[THE PROBLEM] Copy each line in the rows below that contains the string "with". Case counts.

[SUPPLIED MATERIAL]
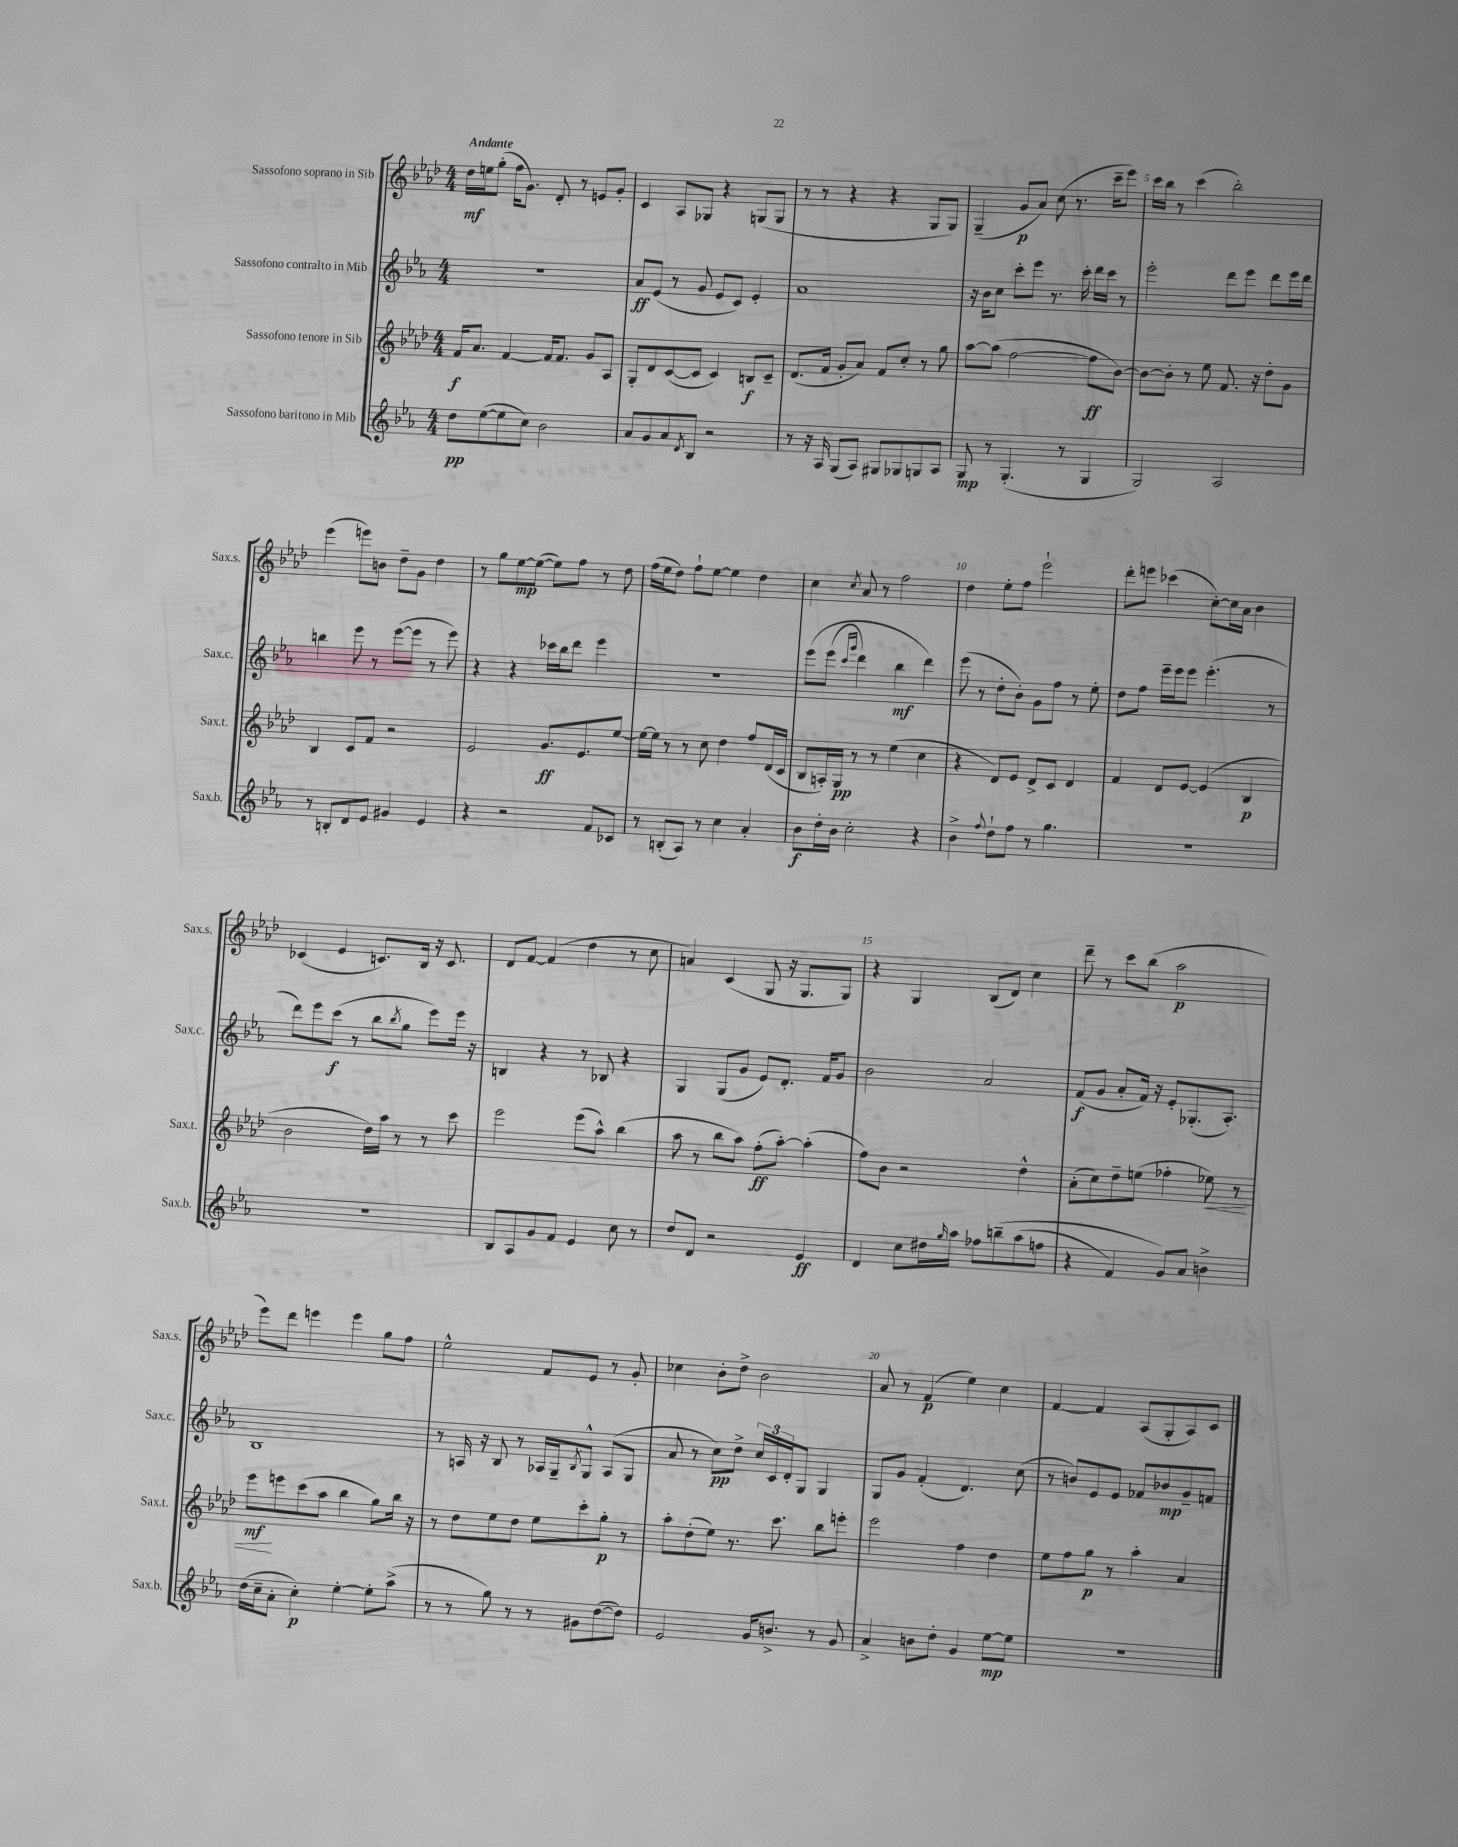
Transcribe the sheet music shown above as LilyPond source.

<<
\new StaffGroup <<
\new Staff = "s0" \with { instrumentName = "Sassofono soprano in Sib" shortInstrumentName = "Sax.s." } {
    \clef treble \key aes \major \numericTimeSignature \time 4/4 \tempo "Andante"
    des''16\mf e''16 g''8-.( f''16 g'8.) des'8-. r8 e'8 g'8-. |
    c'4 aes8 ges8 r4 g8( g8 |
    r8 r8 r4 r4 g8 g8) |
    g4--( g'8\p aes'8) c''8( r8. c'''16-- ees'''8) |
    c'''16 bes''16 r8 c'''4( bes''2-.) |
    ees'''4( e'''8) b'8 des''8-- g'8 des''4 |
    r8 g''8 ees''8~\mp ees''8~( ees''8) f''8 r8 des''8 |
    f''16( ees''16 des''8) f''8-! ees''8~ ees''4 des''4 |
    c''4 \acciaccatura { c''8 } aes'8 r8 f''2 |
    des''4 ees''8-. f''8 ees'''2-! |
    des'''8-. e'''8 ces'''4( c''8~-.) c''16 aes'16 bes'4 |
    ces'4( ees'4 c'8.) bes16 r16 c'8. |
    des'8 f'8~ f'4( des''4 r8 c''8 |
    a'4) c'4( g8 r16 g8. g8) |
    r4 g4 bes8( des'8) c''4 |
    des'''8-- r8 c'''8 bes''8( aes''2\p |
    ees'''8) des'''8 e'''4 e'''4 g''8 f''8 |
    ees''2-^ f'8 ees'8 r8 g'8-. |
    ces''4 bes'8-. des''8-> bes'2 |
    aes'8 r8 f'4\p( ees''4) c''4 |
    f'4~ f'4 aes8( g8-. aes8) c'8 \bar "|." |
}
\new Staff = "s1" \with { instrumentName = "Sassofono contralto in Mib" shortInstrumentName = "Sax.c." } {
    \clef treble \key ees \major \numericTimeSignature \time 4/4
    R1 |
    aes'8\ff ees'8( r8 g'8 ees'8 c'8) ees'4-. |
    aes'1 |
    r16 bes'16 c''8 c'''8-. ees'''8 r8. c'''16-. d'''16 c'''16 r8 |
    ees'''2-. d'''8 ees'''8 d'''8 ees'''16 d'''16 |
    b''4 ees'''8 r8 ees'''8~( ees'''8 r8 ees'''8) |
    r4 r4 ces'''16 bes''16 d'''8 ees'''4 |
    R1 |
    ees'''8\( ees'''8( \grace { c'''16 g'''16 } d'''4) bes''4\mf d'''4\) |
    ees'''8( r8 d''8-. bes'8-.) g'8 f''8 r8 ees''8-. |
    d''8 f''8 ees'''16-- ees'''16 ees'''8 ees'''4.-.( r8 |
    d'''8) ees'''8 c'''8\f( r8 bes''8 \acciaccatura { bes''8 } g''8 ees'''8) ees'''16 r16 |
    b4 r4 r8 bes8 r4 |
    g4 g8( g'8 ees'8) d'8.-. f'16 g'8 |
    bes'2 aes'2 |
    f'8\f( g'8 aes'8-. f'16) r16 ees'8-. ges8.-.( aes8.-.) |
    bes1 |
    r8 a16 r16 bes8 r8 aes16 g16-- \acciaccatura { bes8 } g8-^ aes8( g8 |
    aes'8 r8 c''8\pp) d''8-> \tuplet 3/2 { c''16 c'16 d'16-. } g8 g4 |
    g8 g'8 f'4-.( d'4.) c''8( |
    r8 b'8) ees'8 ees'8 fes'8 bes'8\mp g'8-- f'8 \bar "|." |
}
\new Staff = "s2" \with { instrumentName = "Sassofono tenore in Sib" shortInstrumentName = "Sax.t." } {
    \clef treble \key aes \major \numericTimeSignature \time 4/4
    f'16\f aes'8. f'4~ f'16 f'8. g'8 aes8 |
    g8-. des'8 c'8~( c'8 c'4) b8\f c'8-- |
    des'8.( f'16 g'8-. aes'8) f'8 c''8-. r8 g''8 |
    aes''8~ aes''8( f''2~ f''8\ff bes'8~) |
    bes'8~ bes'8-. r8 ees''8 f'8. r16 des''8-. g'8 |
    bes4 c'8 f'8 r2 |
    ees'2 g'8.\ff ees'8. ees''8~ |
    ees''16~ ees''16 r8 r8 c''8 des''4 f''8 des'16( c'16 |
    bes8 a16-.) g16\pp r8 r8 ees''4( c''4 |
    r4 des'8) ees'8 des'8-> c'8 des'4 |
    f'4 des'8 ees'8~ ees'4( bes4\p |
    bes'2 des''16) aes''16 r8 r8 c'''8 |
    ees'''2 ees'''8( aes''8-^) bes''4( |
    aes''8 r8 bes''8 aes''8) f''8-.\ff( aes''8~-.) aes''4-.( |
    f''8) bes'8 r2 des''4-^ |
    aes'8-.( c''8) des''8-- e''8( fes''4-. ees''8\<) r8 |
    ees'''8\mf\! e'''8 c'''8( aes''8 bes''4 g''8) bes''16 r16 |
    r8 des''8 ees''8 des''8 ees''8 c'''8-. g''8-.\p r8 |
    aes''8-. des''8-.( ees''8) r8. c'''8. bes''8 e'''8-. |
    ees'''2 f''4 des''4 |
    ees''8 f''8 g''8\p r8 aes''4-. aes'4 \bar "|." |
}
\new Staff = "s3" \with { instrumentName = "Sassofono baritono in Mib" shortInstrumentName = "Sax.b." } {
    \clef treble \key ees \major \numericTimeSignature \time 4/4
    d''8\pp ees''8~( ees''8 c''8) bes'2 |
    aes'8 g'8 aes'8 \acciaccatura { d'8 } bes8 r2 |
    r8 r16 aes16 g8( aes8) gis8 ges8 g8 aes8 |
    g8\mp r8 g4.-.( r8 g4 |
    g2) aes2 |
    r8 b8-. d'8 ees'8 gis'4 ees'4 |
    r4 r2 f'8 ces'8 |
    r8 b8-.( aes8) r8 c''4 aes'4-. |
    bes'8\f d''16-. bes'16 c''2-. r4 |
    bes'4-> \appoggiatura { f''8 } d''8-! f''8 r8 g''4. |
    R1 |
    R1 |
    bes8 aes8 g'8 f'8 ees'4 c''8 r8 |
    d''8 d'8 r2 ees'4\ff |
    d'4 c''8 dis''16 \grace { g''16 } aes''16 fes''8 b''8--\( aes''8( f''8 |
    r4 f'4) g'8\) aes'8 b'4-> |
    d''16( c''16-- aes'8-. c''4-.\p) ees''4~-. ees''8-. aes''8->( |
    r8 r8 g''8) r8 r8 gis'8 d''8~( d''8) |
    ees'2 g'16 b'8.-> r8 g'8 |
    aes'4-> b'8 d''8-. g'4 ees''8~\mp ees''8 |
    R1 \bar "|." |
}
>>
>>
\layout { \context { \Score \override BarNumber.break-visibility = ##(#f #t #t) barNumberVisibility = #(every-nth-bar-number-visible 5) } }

[RESULT]
\new Staff = "s0" \with { instrumentName = "Sassofono soprano in Sib" shortInstrumentName = "Sax.s." } {
\new Staff = "s1" \with { instrumentName = "Sassofono contralto in Mib" shortInstrumentName = "Sax.c." } {
\new Staff = "s2" \with { instrumentName = "Sassofono tenore in Sib" shortInstrumentName = "Sax.t." } {
\new Staff = "s3" \with { instrumentName = "Sassofono baritono in Mib" shortInstrumentName = "Sax.b." } {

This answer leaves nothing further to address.